Directive >>
Your task is to reproduce the entries below word for word.
───── Exercise material ─────
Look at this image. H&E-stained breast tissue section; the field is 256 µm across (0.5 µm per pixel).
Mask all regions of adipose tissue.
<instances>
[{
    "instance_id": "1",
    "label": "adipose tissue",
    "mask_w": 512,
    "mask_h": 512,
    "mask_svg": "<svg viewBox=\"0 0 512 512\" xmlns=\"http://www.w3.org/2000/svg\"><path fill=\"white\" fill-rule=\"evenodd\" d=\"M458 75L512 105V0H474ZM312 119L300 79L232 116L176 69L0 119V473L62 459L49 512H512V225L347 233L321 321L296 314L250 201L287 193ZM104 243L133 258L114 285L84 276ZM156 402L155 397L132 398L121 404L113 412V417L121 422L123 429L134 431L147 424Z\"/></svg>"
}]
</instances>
─────
Task output >>
Look at this image. H&E-stained breast tissue section; the field is 256 µm across (0.5 µm per pixel).
Mask all regions of adipose tissue.
<instances>
[{
    "instance_id": "1",
    "label": "adipose tissue",
    "mask_w": 512,
    "mask_h": 512,
    "mask_svg": "<svg viewBox=\"0 0 512 512\" xmlns=\"http://www.w3.org/2000/svg\"><path fill=\"white\" fill-rule=\"evenodd\" d=\"M458 75L512 105V0H474ZM312 119L300 79L232 116L176 69L0 119V473L62 459L49 512H512V225L347 233L321 321L296 314L250 201L287 193ZM104 243L133 258L114 285L84 276ZM156 402L155 397L132 398L121 404L113 412V417L121 422L123 429L134 431L147 424Z\"/></svg>"
}]
</instances>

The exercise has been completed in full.